SUPPLIED DATA:
-- Opening Marker --

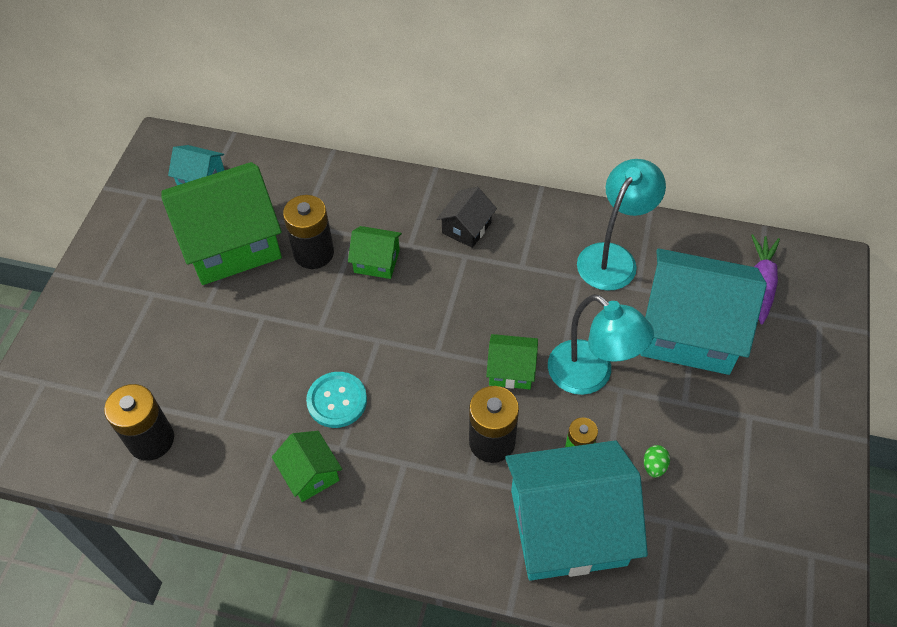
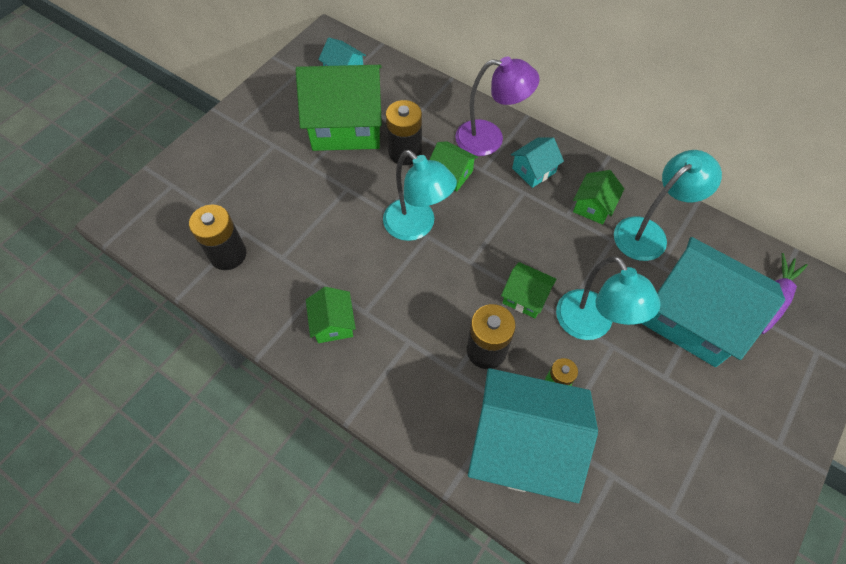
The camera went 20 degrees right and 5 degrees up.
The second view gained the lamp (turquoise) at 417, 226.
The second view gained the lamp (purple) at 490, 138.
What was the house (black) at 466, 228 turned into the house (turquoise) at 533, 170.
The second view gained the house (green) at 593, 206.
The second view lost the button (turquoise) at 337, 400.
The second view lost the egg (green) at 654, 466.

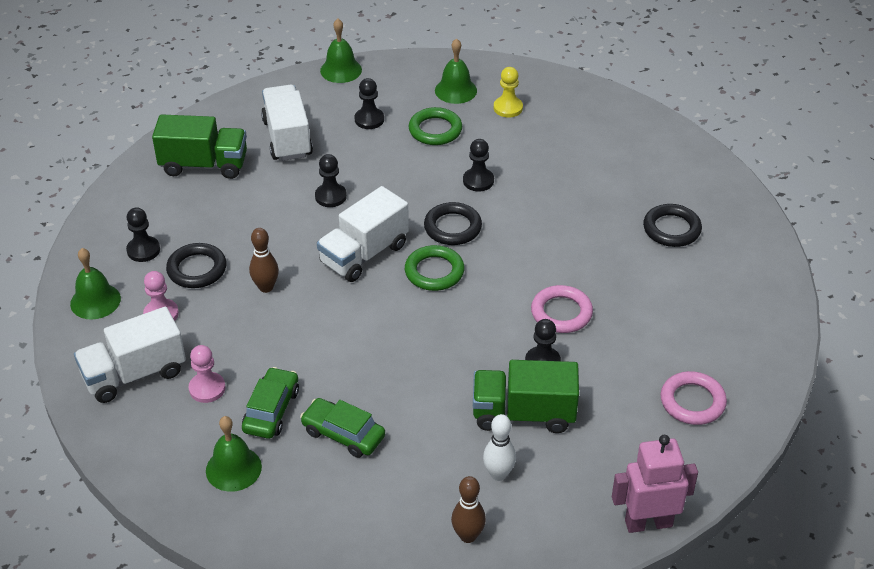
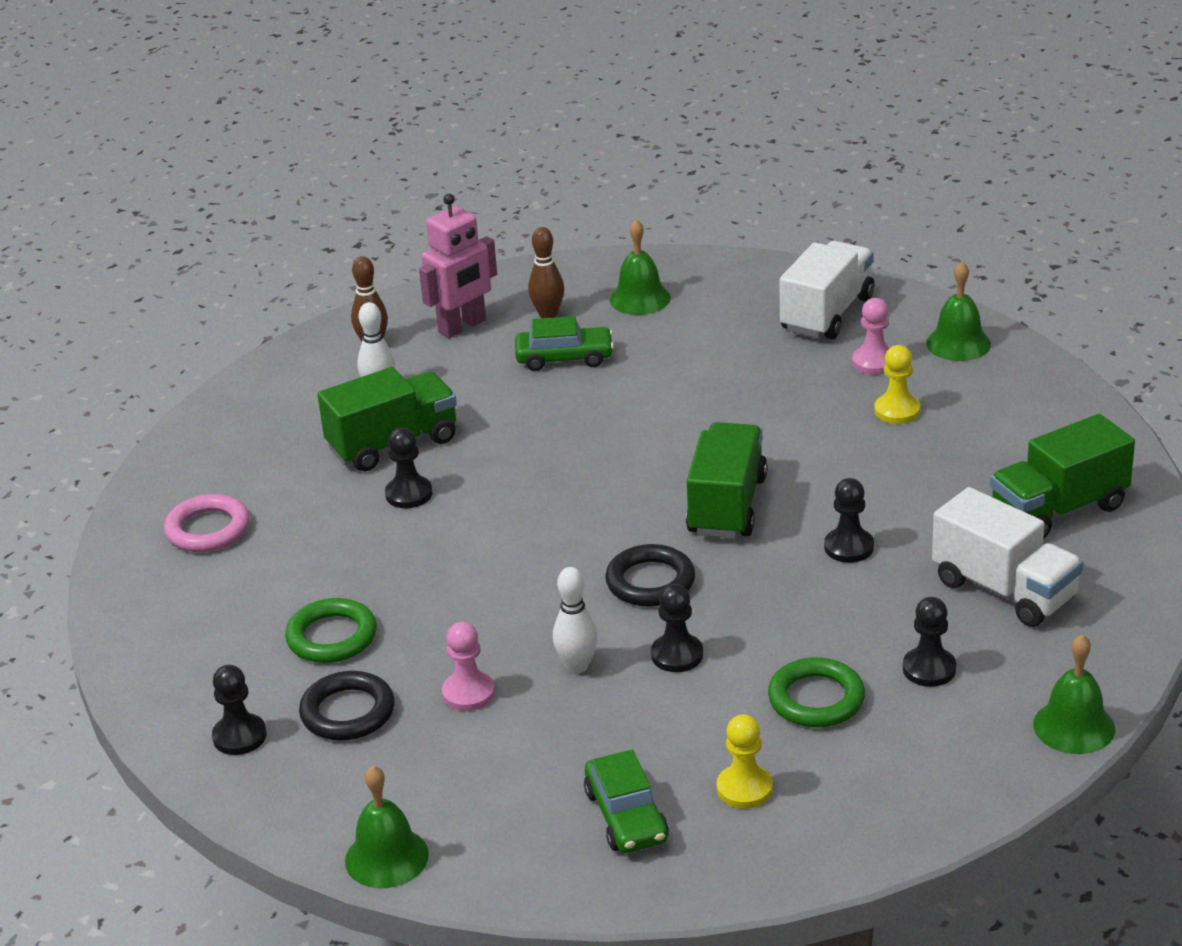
The camera went 150 degrees right and 10 degrees down.
The pawn (black) ended up elsewhere, having gone from 143, 250 to 239, 736.
The ring (green) ended up elsewhere, having gone from 434, 272 to 332, 637.
The bell (green) ended up elsewhere, having gone from 455, 90 to 386, 857.
The robot (pink) ended up elsewhere, having gone from 648, 523 to 462, 327.
The pawn (pink) ended up elsewhere, having gone from 207, 388 to 468, 693.
The bowling pin (brown) ended up elsewhere, having gone from 266, 287 to 548, 315.
The second view gained the bowling pin (white) at 577, 666.
The car (green) ended up elsewhere, having gone from 271, 410 to 626, 816.
What was the truck (white) at 364, 254 turned into the truck (green) at 727, 506.
Where the ring (black) stood at 197, 269, the pawn (yellow) came to stand at 897, 411.
The second view lost the ring (pink) at 561, 313.

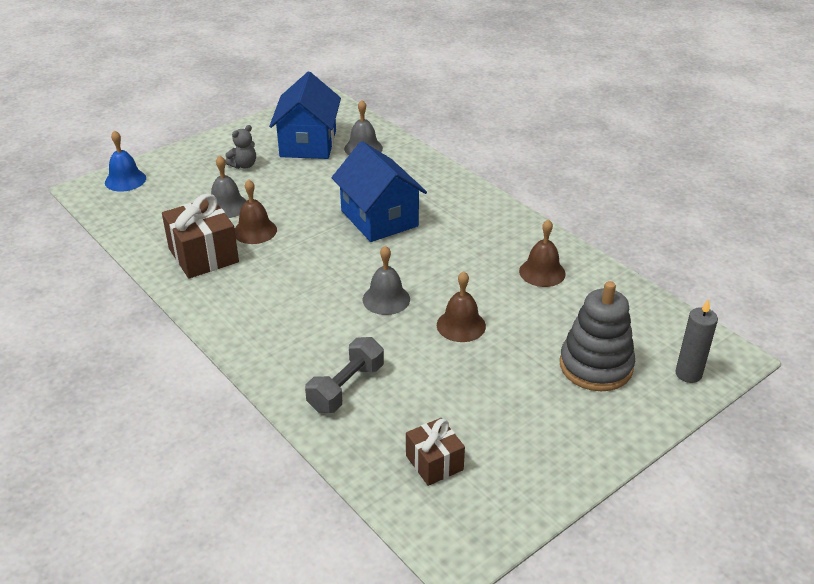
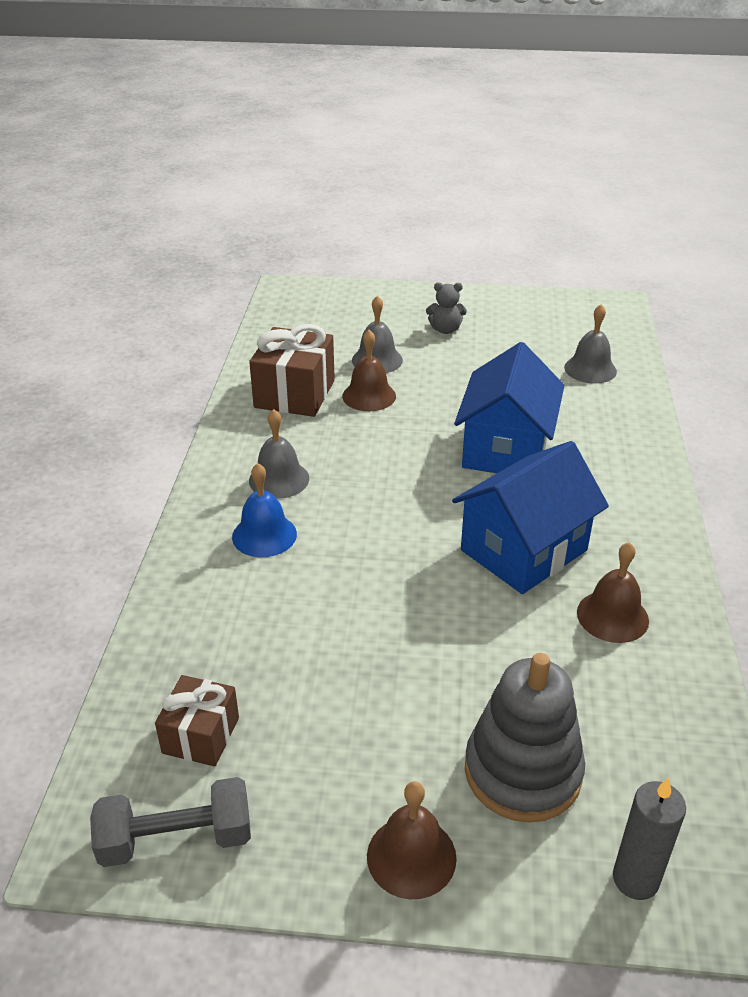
The camera went 45 degrees right and 0 degrees up.
The dumbbell (grey) ended up elsewhere, having gone from 346, 388 to 176, 839.
The bell (blue) ended up elsewhere, having gone from 125, 180 to 264, 535.
The bell (grey) ended up elsewhere, having gone from 386, 299 to 279, 479.
The bell (brown) ended up elsewhere, having gone from 461, 325 to 411, 856.
The house (blue) ended up elsewhere, having gone from 308, 143 to 523, 550.

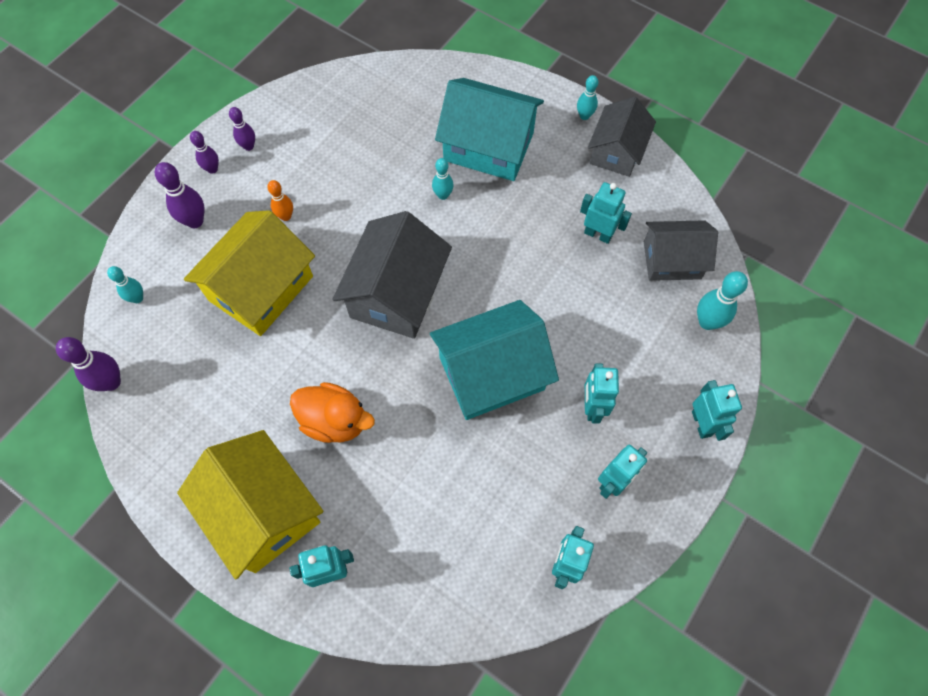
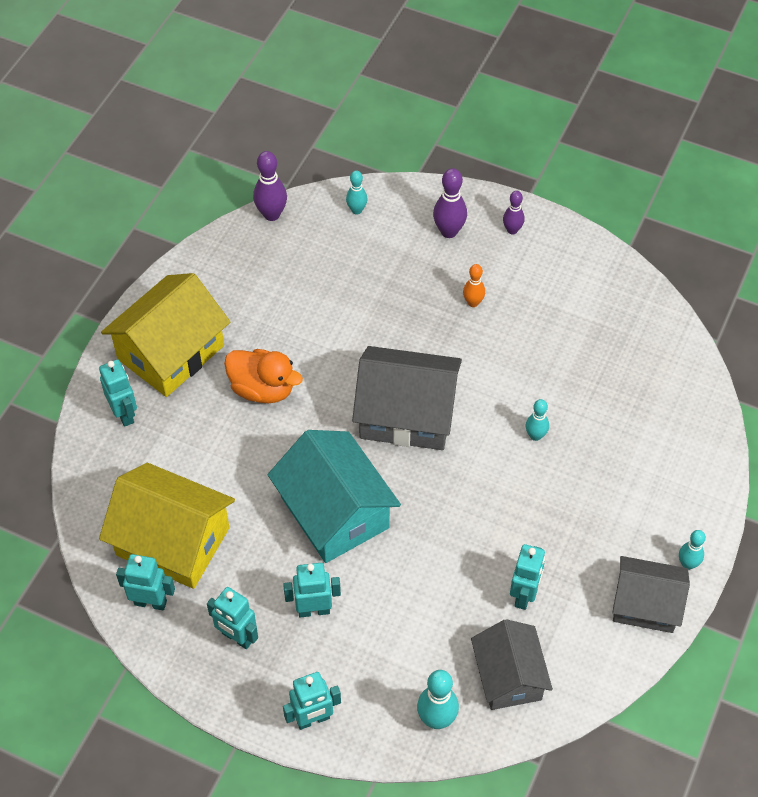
The camera went 80 degrees right and 10 degrees down.
The house (yellow) ended up elsewhere, having gone from 261, 288 to 173, 541.
The duck (orange) at 335, 421 ended up facing another way, 75 degrees counterclockwise from before.
The second view lost the bowling pin (purple) at 249, 146.
The second view lost the house (turquoise) at 488, 146.

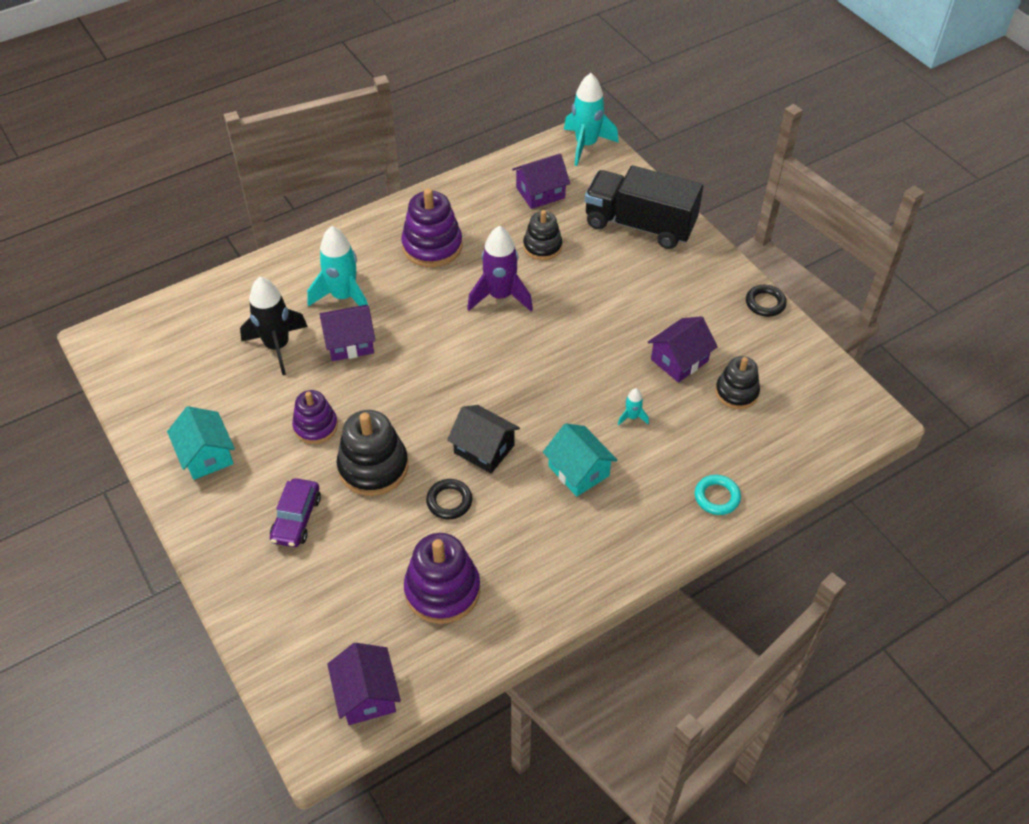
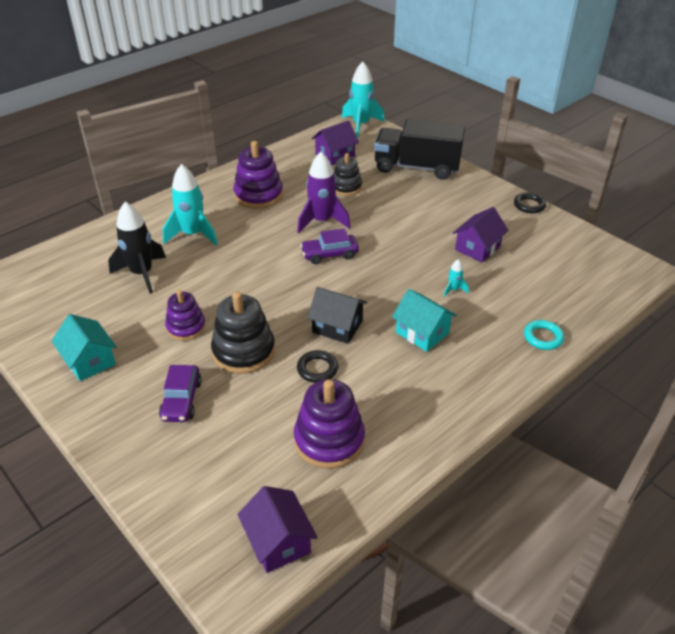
The camera went 10 degrees left and 10 degrees down.
The second view gained the car (purple) at 329, 254.
The second view lost the house (purple) at 350, 343.
The second view lost the stacking toy (black) at 736, 392.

-- Closing Marker --

EXERCISE DETAILS:
The lines above starting at the one that contains "The second view gained the lamp (purple)" and ending at the one that contains "The second view lost the button" must be transcribed exactly, and no other lines may appear.

PROBLEM SOLUTION:
The second view gained the lamp (purple) at 490, 138.
What was the house (black) at 466, 228 turned into the house (turquoise) at 533, 170.
The second view gained the house (green) at 593, 206.
The second view lost the button (turquoise) at 337, 400.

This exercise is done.